[Records from a collection]
■ ■ ■
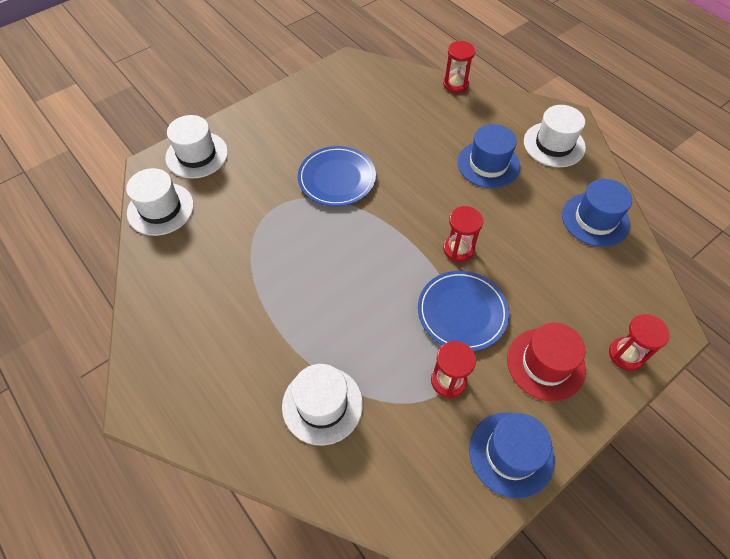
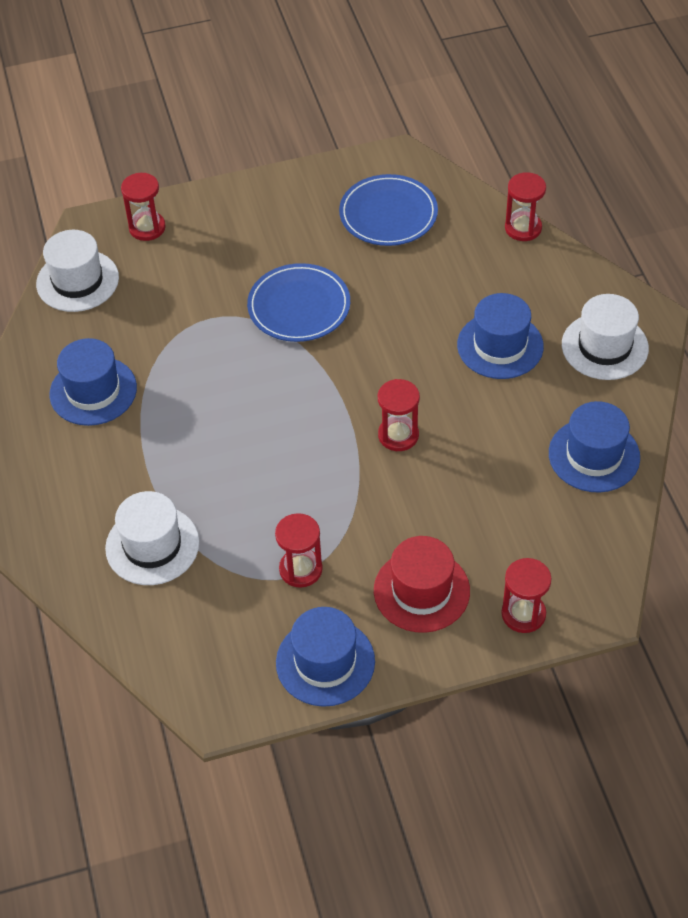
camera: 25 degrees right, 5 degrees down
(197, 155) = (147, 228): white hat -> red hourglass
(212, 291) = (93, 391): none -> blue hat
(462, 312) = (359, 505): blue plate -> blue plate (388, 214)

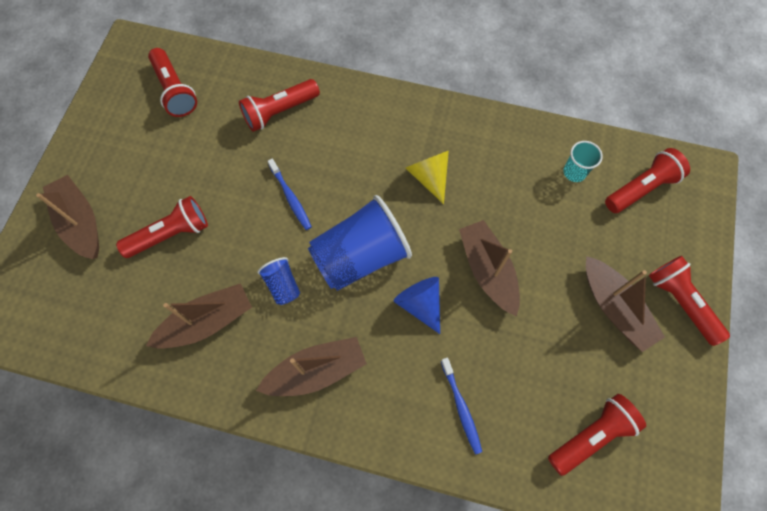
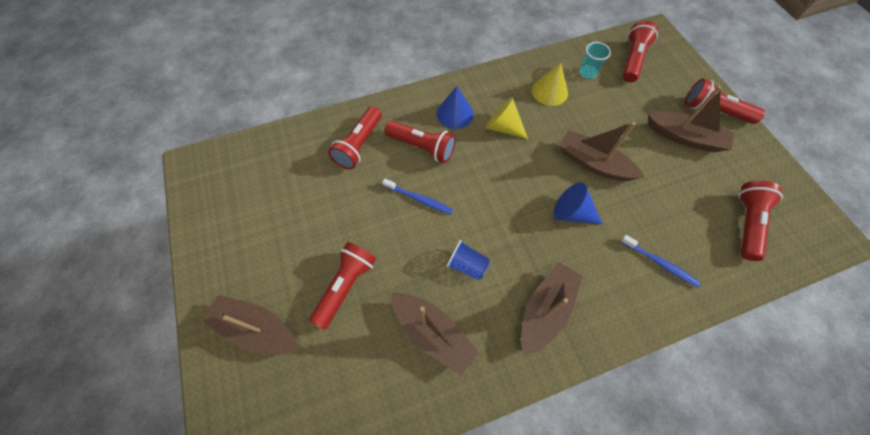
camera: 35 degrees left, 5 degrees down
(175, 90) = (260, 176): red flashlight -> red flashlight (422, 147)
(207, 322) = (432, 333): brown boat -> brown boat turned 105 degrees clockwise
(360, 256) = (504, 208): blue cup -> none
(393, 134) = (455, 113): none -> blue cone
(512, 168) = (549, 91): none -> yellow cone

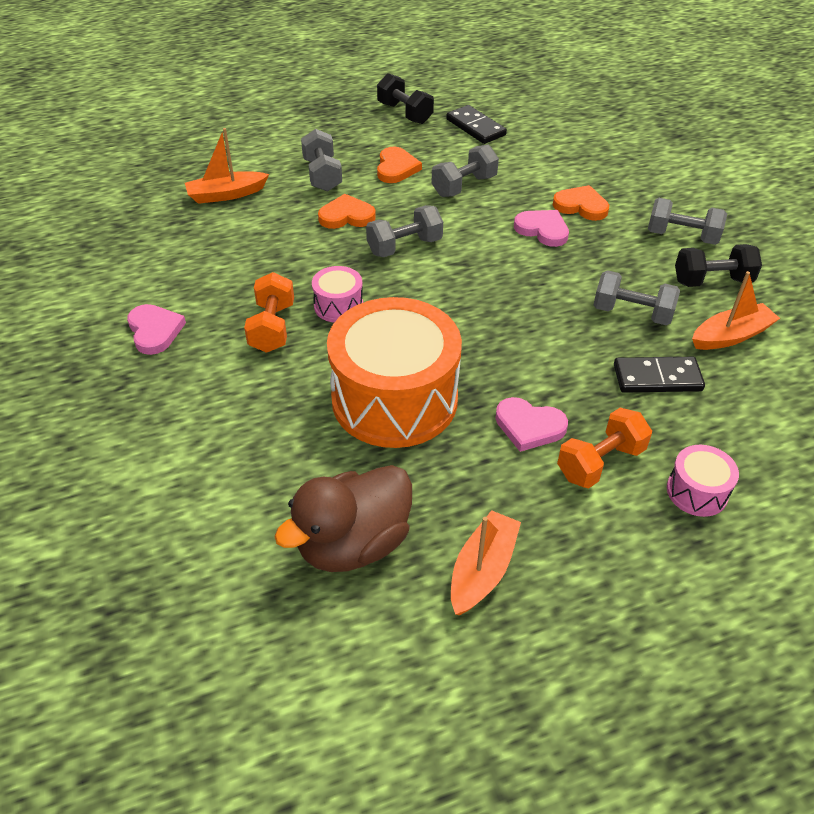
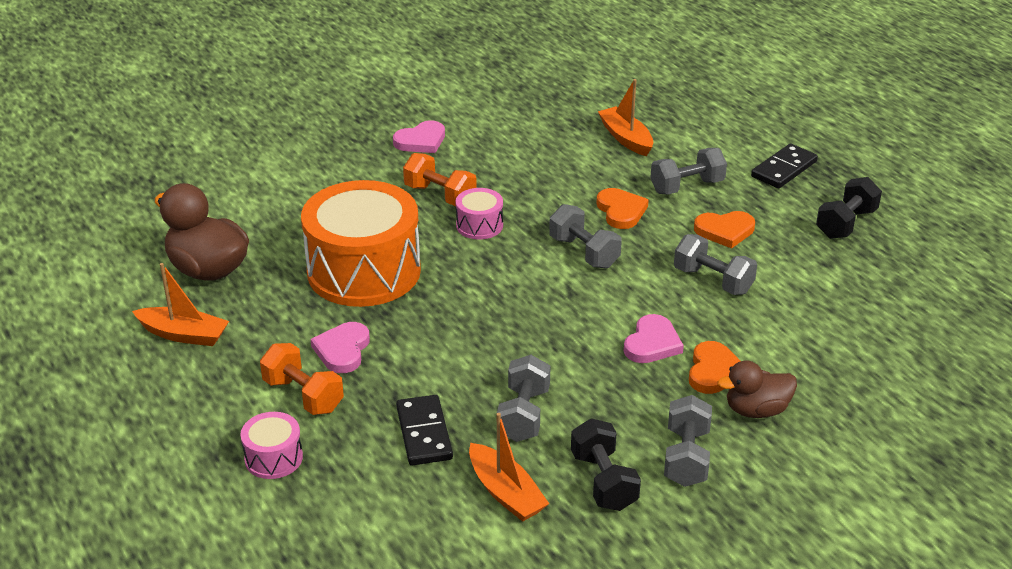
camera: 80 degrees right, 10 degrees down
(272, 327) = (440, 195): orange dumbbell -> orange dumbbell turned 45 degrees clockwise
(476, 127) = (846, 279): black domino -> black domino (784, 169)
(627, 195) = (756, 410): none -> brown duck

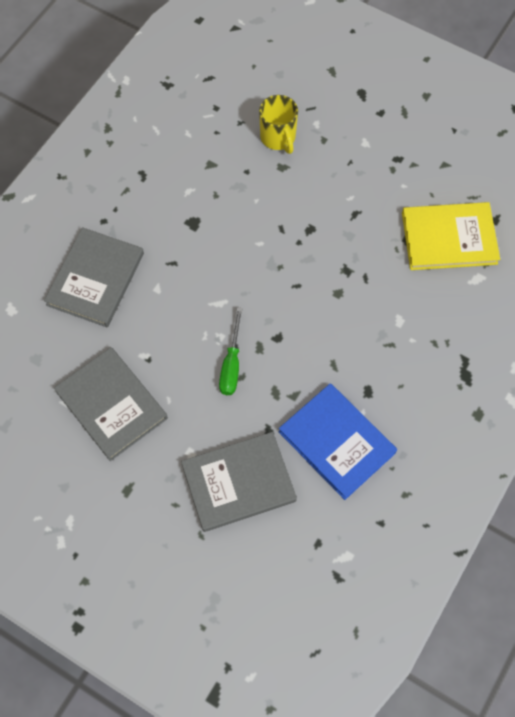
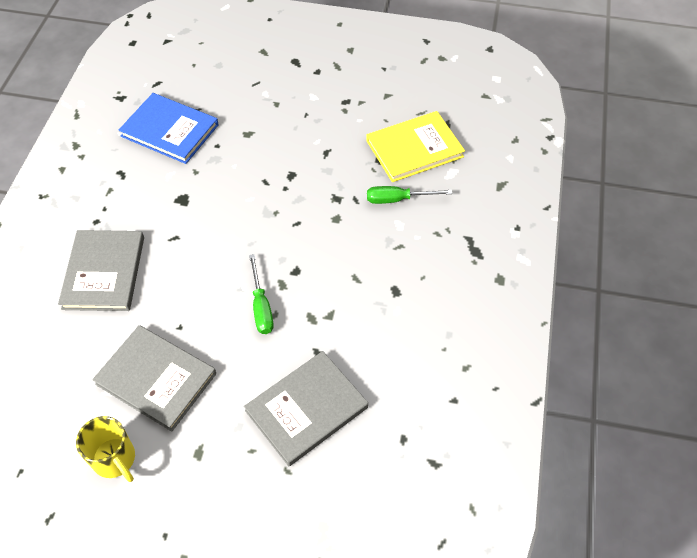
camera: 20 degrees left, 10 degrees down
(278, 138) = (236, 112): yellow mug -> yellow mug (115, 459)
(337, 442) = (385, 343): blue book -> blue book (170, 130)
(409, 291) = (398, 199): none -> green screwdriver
■ ■ ■
Problem details:
In the copy, keep every line of the data above exactly and drop each picture.

Output for this exercise:
camera: 25 degrees right, 5 degrees down
(197, 155) = (147, 228): white hat -> red hourglass
(212, 291) = (93, 391): none -> blue hat
(462, 312) = (359, 505): blue plate -> blue plate (388, 214)

camera: 35 degrees left, 5 degrees down
(175, 90) = (260, 176): red flashlight -> red flashlight (422, 147)
(207, 322) = (432, 333): brown boat -> brown boat turned 105 degrees clockwise
(360, 256) = (504, 208): blue cup -> none
(393, 134) = (455, 113): none -> blue cone
(512, 168) = (549, 91): none -> yellow cone

camera: 80 degrees right, 10 degrees down
(272, 327) = (440, 195): orange dumbbell -> orange dumbbell turned 45 degrees clockwise
(476, 127) = (846, 279): black domino -> black domino (784, 169)
(627, 195) = (756, 410): none -> brown duck

camera: 20 degrees left, 10 degrees down
(278, 138) = (236, 112): yellow mug -> yellow mug (115, 459)
(337, 442) = (385, 343): blue book -> blue book (170, 130)
(409, 291) = (398, 199): none -> green screwdriver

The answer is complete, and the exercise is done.